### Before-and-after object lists
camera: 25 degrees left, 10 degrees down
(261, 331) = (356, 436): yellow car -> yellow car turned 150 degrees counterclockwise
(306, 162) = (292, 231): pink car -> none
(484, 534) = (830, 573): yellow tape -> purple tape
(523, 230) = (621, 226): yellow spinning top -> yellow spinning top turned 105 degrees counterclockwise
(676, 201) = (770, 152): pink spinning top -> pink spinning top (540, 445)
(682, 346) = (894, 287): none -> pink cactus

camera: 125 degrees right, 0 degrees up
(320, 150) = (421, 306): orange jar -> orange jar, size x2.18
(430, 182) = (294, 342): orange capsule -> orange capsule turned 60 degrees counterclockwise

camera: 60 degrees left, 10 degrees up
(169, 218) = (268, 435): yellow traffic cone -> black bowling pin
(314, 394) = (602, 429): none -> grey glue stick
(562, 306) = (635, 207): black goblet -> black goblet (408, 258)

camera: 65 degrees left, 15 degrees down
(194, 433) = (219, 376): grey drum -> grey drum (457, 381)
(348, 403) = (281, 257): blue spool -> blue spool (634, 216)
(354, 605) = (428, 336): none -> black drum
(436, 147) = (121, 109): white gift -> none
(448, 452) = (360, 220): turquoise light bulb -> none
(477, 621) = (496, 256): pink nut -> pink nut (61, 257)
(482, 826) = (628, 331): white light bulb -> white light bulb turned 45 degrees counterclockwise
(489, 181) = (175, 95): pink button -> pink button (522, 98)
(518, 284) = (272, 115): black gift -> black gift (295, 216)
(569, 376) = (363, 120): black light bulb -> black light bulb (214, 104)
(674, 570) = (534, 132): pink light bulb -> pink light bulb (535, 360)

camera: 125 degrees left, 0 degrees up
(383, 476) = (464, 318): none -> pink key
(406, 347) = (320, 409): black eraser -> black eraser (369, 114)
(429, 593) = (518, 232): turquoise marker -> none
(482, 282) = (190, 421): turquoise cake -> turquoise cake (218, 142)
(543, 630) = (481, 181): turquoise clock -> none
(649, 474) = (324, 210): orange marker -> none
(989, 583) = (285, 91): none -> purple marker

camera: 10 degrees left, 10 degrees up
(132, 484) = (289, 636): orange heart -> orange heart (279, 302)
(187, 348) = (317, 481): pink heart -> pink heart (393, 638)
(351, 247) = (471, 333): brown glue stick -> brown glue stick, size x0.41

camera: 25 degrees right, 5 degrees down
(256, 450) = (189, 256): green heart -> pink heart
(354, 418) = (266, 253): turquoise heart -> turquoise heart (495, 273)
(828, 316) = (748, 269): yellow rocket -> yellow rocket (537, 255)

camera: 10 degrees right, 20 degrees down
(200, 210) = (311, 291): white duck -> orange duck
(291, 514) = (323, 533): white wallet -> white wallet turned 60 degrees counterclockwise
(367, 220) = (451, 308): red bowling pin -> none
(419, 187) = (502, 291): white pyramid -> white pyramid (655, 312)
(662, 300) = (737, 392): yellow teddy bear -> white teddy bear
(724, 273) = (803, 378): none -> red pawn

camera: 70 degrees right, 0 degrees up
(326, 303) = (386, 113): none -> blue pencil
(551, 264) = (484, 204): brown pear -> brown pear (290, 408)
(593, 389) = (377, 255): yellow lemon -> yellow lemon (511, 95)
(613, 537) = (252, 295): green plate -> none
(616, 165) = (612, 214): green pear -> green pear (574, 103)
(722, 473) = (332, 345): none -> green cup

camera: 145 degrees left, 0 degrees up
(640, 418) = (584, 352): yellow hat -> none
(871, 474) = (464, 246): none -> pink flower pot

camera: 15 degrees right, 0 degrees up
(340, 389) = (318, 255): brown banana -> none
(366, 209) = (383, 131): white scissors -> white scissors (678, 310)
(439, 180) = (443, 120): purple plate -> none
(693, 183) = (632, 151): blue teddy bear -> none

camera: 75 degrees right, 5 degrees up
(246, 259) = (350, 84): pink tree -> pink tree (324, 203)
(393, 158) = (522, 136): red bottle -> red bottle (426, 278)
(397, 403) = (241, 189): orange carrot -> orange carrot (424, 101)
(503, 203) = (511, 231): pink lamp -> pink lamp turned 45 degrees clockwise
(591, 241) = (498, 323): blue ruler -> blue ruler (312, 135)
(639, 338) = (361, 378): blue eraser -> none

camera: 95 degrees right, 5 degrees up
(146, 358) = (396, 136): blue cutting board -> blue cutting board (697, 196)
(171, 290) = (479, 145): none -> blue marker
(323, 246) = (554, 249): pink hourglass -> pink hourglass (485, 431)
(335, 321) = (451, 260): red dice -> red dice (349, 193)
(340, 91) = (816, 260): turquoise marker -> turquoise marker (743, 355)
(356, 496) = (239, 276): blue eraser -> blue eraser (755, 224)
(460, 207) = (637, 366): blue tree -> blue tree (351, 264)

### Task goal
Give back the records above exactly, limited to the lines between the one holding "(616, 165) = (612, 214): green" and the one holding "(340, 389) = (318, 255): brown banana -> none", inclusive.

### Written answer
(616, 165) = (612, 214): green pear -> green pear (574, 103)
(722, 473) = (332, 345): none -> green cup

camera: 145 degrees left, 0 degrees up
(640, 418) = (584, 352): yellow hat -> none
(871, 474) = (464, 246): none -> pink flower pot

camera: 15 degrees right, 0 degrees up
(340, 389) = (318, 255): brown banana -> none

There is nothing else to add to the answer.